Begin RECORDS SHOWN

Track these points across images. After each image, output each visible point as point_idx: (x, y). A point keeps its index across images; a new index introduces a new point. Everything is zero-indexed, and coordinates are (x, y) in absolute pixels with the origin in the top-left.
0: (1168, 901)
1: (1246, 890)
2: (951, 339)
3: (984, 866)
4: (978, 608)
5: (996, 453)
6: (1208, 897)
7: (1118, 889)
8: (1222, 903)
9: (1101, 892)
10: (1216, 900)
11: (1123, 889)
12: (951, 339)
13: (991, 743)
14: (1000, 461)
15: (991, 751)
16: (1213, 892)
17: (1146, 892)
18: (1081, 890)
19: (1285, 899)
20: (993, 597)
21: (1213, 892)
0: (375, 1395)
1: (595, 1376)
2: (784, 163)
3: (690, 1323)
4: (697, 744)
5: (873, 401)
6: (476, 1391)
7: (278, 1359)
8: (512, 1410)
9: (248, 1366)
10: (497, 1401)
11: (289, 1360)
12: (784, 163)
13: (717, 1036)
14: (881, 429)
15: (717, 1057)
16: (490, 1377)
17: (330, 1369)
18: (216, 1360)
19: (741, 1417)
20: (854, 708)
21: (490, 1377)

End RECORDS SHOWN

Copy every one of the records above line for line, changing nothing.

# WRITTEN ANSWER
Track these points across images. After each image, output each visible point as point_idx: (x, y). A point keeps its index across images; a new index introduces a new point. Everything is zero-indexed, and coordinates are (x, y) in absolute pixels with the origin in the top-left.
0: (1168, 901)
1: (1246, 890)
2: (951, 339)
3: (984, 866)
4: (978, 608)
5: (996, 453)
6: (1208, 897)
7: (1118, 889)
8: (1222, 903)
9: (1101, 892)
10: (1216, 900)
11: (1123, 889)
12: (951, 339)
13: (991, 743)
14: (1000, 461)
15: (991, 751)
16: (1213, 892)
17: (1146, 892)
18: (1081, 890)
19: (1285, 899)
20: (993, 597)
21: (1213, 892)
0: (375, 1395)
1: (595, 1376)
2: (784, 163)
3: (690, 1323)
4: (697, 744)
5: (873, 401)
6: (476, 1391)
7: (278, 1359)
8: (512, 1410)
9: (248, 1366)
10: (497, 1401)
11: (289, 1360)
12: (784, 163)
13: (717, 1036)
14: (881, 429)
15: (717, 1057)
16: (490, 1377)
17: (330, 1369)
18: (216, 1360)
19: (741, 1417)
20: (854, 708)
21: (490, 1377)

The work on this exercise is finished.